» PROBLEM DESCRIPTION
Copy out the lines of the listing from the one containing "(296, 424) = (337, 220): brown" onward, through the last, without altering any.

» RECORD EXCERPTS
==*==
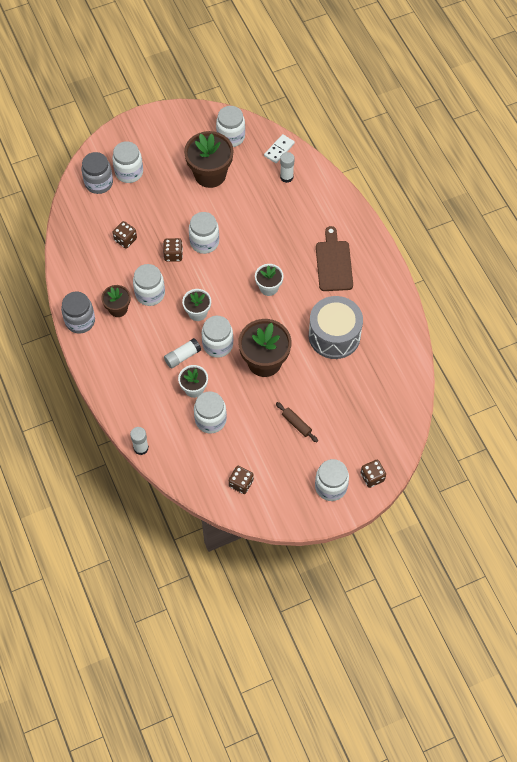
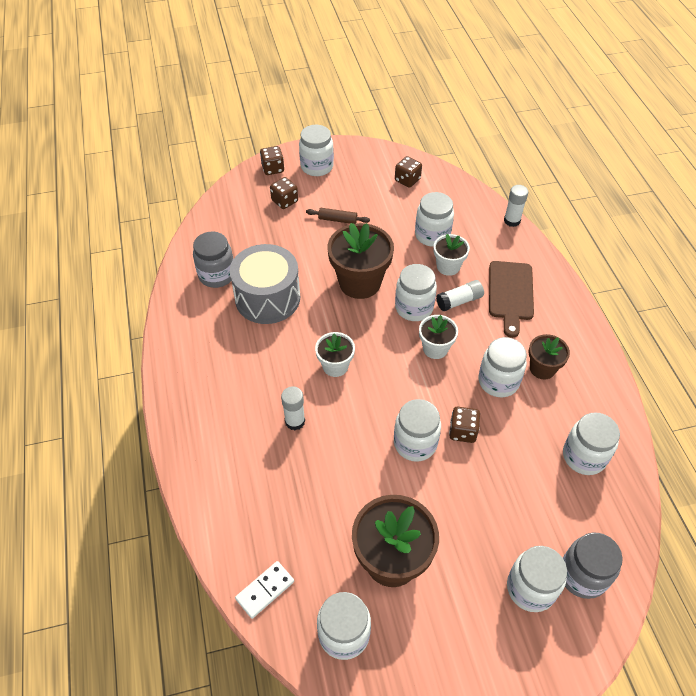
camera: 170 degrees left, 10 degrees down
(80, 321) = (593, 360): grey jar -> grey jar (217, 275)
(92, 250) = (584, 456): none -> white jar
(125, 239) = (534, 466): brown dice -> brown dice (284, 201)
(286, 177) = (266, 533): white glue stick -> white glue stick (295, 421)
(296, 424) = (337, 220): brown rolling pin -> brown rolling pin turned 45 degrees counterclockwise
(334, 263) = (238, 385): brown cutting board -> brown cutting board (510, 294)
==*==
» TASK RESPONSE
(296, 424) = (337, 220): brown rolling pin -> brown rolling pin turned 45 degrees counterclockwise
(334, 263) = (238, 385): brown cutting board -> brown cutting board (510, 294)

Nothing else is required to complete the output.